Data excerpts

----

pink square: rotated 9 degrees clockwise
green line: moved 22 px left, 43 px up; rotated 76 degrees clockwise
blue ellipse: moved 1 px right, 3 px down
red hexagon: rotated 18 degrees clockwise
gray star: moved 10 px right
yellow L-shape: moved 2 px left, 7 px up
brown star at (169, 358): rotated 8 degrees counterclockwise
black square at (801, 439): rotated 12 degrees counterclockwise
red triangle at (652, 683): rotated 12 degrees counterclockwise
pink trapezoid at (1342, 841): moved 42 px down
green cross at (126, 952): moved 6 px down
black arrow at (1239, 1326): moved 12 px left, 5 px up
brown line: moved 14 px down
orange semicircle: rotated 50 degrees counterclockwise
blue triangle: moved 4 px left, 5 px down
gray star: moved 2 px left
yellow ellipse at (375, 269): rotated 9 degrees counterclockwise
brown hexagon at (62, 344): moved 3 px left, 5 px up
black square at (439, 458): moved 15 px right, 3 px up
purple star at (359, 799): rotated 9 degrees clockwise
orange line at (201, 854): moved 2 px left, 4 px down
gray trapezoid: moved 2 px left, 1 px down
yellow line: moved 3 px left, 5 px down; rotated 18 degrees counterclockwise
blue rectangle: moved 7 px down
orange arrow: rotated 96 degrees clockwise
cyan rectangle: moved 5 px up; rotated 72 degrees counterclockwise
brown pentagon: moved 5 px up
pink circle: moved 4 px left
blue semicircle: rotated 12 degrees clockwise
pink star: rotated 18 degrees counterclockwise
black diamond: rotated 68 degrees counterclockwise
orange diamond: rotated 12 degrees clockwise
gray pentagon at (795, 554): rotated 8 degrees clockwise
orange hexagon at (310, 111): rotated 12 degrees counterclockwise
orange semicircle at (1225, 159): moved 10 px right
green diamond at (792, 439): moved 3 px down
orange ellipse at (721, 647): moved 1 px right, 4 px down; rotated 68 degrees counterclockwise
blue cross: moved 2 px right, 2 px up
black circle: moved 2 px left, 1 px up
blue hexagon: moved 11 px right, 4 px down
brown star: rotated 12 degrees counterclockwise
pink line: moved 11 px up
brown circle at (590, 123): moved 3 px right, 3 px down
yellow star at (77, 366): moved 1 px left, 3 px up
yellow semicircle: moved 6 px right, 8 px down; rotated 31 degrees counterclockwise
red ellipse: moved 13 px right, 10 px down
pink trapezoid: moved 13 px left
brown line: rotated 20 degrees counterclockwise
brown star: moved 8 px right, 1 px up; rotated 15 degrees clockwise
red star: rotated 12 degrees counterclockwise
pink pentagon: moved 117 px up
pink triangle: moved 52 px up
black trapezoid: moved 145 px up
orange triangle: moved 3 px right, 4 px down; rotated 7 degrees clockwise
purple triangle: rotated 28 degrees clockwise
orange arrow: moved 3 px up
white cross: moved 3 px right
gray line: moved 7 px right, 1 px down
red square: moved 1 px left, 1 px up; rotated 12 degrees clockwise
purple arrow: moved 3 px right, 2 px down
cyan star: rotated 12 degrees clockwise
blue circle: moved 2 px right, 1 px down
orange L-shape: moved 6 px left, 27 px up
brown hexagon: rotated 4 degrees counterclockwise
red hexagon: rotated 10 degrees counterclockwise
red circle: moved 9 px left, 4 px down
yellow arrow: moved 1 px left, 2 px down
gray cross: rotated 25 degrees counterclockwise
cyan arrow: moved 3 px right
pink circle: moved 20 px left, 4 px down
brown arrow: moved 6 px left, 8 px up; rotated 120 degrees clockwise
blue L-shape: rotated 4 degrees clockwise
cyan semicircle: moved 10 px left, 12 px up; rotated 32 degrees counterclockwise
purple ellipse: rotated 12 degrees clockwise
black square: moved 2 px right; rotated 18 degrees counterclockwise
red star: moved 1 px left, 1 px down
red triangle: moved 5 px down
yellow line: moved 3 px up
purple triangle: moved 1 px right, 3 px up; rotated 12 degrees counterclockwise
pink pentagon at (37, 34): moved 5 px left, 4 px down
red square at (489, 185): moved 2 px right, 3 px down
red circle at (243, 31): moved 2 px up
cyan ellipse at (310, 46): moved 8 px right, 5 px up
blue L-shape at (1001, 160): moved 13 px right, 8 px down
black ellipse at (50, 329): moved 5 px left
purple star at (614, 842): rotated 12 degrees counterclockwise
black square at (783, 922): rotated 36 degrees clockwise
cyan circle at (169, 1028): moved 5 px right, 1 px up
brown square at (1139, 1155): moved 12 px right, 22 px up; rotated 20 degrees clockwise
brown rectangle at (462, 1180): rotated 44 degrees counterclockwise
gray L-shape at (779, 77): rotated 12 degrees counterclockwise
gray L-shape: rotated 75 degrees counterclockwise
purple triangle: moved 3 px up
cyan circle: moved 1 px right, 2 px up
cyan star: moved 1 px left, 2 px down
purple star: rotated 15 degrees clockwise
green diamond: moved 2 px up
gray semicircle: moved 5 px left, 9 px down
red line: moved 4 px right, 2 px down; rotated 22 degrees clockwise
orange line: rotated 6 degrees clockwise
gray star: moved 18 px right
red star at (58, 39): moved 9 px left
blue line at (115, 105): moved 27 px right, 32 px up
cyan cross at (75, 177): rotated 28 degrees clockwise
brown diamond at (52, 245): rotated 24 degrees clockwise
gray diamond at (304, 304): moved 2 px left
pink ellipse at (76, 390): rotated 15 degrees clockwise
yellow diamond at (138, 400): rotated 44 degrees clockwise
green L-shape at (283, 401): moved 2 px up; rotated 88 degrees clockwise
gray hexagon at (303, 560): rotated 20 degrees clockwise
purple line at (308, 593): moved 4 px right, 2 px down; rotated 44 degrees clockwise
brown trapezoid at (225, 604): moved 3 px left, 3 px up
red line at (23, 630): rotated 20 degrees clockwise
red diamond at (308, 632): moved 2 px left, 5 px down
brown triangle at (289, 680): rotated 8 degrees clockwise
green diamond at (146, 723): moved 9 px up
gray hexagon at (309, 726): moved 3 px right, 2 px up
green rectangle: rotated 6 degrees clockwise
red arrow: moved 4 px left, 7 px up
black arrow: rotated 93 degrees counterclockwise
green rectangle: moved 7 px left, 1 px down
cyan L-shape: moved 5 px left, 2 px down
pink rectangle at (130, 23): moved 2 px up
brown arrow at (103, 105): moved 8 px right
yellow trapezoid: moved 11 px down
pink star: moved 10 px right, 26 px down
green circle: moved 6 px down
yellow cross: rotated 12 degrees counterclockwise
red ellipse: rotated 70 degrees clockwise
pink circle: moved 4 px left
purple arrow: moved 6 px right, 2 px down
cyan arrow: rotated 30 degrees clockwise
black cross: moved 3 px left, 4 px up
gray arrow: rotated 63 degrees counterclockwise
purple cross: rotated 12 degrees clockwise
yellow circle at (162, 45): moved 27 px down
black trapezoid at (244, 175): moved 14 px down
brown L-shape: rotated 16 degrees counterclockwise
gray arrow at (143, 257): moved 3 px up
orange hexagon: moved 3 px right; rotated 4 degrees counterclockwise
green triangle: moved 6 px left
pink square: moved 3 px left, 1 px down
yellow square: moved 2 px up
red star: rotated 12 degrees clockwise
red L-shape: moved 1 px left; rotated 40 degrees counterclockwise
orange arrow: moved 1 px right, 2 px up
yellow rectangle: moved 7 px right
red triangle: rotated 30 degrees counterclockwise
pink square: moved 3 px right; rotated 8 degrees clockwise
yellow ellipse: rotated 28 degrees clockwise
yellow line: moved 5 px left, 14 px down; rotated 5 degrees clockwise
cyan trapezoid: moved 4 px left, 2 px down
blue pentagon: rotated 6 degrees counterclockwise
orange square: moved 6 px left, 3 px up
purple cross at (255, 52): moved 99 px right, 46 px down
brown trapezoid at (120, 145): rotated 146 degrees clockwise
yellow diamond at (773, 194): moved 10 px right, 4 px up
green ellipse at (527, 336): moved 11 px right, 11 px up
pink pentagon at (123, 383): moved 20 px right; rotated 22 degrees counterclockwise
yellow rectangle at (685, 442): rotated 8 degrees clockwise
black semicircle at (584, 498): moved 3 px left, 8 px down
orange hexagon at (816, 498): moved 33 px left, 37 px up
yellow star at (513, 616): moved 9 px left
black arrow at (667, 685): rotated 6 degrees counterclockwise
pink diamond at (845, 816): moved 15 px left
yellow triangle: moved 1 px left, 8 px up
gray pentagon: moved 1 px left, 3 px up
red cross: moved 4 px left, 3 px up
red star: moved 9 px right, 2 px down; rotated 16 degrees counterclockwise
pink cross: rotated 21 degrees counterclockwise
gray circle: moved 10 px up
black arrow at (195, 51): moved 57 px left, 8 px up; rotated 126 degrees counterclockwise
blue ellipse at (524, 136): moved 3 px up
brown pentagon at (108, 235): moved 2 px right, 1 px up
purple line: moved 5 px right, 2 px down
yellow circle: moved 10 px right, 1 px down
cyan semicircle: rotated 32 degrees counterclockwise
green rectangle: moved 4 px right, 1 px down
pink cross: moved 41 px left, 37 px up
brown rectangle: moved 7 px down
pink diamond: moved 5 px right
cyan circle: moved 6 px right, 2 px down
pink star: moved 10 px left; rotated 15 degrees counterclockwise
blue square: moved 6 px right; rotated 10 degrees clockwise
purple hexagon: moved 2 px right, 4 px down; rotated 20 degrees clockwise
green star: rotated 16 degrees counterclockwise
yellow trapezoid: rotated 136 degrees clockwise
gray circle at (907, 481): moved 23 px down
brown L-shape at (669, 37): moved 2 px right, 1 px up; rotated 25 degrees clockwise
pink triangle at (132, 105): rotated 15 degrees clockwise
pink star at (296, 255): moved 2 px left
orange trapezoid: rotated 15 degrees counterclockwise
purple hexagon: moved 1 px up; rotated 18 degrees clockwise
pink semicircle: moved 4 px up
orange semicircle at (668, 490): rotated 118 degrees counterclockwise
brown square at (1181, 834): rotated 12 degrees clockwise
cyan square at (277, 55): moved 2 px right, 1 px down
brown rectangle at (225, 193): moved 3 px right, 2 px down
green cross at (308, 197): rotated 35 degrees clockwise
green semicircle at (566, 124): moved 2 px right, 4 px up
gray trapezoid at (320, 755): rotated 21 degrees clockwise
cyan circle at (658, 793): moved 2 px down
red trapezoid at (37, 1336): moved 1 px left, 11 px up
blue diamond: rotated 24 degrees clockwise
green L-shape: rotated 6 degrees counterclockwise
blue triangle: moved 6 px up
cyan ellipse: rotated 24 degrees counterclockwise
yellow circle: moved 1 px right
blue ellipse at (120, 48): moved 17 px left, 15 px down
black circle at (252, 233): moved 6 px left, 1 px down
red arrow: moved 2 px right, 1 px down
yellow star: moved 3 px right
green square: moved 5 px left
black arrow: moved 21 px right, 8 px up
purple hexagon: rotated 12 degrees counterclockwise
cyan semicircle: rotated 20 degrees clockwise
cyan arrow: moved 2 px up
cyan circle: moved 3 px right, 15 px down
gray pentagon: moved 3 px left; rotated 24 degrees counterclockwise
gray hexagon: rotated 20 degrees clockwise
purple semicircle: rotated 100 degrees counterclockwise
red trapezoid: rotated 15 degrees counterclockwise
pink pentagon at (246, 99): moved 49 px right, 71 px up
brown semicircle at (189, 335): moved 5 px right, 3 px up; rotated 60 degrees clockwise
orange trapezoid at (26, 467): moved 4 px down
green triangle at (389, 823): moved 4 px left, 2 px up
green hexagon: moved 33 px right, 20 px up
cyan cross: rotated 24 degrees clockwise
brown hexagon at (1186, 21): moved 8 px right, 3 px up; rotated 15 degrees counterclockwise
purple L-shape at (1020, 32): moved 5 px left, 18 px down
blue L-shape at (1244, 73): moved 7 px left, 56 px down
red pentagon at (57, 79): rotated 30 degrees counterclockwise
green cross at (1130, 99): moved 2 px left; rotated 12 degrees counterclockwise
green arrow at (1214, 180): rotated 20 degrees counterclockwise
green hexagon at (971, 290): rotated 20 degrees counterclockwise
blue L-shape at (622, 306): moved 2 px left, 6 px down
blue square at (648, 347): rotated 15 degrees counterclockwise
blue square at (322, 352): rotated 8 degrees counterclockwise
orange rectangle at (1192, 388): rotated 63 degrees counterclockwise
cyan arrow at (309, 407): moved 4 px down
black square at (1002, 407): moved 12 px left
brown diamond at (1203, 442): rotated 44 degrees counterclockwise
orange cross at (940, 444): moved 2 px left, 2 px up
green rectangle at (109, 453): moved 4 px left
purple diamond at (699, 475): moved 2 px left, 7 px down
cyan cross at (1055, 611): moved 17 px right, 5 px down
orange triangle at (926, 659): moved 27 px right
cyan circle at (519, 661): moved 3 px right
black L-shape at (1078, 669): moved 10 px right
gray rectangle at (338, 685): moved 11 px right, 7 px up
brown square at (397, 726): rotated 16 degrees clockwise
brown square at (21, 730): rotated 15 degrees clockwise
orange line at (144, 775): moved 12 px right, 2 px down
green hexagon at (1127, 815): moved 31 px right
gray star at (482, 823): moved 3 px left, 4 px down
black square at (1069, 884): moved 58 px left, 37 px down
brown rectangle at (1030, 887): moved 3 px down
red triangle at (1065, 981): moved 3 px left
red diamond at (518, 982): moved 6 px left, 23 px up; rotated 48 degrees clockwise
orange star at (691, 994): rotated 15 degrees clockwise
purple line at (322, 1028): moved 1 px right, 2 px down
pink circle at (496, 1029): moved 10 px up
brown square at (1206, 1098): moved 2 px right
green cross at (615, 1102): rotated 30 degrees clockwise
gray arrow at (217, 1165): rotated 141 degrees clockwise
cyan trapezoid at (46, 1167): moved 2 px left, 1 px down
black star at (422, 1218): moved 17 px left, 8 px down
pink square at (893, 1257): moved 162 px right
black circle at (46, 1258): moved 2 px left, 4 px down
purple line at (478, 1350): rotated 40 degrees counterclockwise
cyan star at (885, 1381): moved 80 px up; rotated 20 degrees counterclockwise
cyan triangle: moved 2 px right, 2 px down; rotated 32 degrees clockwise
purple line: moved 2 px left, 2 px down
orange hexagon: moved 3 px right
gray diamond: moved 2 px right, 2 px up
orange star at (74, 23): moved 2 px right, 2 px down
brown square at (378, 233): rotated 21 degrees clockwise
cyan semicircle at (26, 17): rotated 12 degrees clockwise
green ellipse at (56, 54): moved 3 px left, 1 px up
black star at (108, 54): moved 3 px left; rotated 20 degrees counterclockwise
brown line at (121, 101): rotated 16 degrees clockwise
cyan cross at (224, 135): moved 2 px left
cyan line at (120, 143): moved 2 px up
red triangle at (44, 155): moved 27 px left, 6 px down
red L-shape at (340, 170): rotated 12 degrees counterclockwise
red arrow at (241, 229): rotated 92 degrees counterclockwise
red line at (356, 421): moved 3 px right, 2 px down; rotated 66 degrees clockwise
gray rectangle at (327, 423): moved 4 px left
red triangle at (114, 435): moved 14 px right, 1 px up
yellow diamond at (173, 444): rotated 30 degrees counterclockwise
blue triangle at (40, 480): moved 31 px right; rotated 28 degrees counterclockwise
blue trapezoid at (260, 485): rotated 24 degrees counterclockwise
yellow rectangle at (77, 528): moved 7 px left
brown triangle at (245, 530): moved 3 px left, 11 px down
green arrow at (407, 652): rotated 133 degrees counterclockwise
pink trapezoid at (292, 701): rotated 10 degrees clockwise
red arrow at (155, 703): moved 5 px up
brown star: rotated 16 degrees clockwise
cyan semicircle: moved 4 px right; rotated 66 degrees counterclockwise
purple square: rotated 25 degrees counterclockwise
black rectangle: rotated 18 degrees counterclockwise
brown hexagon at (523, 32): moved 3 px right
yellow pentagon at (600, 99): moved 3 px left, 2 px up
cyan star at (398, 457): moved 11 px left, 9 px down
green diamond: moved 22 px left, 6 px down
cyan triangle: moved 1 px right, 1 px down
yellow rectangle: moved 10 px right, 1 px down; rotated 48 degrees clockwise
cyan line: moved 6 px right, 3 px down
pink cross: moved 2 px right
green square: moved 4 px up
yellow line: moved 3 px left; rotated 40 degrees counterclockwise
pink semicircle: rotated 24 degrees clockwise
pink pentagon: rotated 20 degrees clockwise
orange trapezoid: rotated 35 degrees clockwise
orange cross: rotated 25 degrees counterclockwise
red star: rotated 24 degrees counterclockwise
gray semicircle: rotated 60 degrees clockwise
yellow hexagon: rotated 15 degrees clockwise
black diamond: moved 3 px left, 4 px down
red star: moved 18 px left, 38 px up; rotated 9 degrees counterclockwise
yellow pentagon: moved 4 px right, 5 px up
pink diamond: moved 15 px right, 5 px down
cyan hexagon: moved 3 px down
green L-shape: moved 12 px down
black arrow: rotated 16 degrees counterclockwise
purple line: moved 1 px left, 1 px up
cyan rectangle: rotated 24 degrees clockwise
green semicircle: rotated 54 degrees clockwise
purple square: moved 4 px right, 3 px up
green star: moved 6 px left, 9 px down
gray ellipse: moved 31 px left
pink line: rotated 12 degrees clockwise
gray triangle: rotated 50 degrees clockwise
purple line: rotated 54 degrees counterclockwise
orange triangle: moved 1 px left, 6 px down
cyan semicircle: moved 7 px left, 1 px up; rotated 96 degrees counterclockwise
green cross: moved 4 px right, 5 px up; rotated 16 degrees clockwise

----

Where the line holding "green triangle: moved 6 px left" appears in the listing above, start reproducing exactly, and end with the line holding "pink square: moved 3 px right;".

green triangle: moved 6 px left
pink square: moved 3 px left, 1 px down
yellow square: moved 2 px up
red star: rotated 12 degrees clockwise
red L-shape: moved 1 px left; rotated 40 degrees counterclockwise
orange arrow: moved 1 px right, 2 px up
yellow rectangle: moved 7 px right
red triangle: rotated 30 degrees counterclockwise
pink square: moved 3 px right; rotated 8 degrees clockwise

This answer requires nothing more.